▶ **GIVEN RECORDS**:
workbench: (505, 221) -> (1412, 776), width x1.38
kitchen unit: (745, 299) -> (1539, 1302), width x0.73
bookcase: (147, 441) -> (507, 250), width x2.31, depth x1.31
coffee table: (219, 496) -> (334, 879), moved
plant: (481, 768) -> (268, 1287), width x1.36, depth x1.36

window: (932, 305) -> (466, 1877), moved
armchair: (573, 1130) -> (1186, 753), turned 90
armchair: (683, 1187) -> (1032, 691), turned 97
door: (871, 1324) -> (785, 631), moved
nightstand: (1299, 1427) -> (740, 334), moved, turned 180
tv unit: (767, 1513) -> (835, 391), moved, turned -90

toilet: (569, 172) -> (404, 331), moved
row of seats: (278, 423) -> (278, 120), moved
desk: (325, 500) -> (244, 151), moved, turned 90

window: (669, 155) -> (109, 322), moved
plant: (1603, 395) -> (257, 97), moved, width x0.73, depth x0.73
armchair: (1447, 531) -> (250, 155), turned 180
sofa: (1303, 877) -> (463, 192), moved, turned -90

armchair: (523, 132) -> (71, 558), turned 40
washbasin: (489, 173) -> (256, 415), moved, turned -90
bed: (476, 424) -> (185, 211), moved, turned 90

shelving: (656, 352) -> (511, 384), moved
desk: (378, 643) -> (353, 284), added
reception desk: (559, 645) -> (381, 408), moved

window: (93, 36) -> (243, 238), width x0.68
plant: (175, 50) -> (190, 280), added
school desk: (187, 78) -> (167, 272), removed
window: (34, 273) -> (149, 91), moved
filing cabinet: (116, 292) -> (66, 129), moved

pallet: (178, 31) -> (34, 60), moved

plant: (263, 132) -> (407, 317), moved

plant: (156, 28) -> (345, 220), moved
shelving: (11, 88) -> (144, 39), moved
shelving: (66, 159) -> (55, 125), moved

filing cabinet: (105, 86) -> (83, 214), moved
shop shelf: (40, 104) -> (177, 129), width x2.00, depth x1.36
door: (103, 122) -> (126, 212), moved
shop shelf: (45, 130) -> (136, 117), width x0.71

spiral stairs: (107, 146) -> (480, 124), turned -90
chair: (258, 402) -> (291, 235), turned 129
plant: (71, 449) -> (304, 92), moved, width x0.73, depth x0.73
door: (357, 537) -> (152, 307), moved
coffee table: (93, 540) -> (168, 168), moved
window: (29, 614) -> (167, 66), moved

▶ **INSTRUCTIONS FOR THE TASK**: The expected answer holds each line from the listing above where the string "shelving" is present.

▶ **EXERCISE RESULT**:
shelving: (656, 352) -> (511, 384), moved
shelving: (11, 88) -> (144, 39), moved
shelving: (66, 159) -> (55, 125), moved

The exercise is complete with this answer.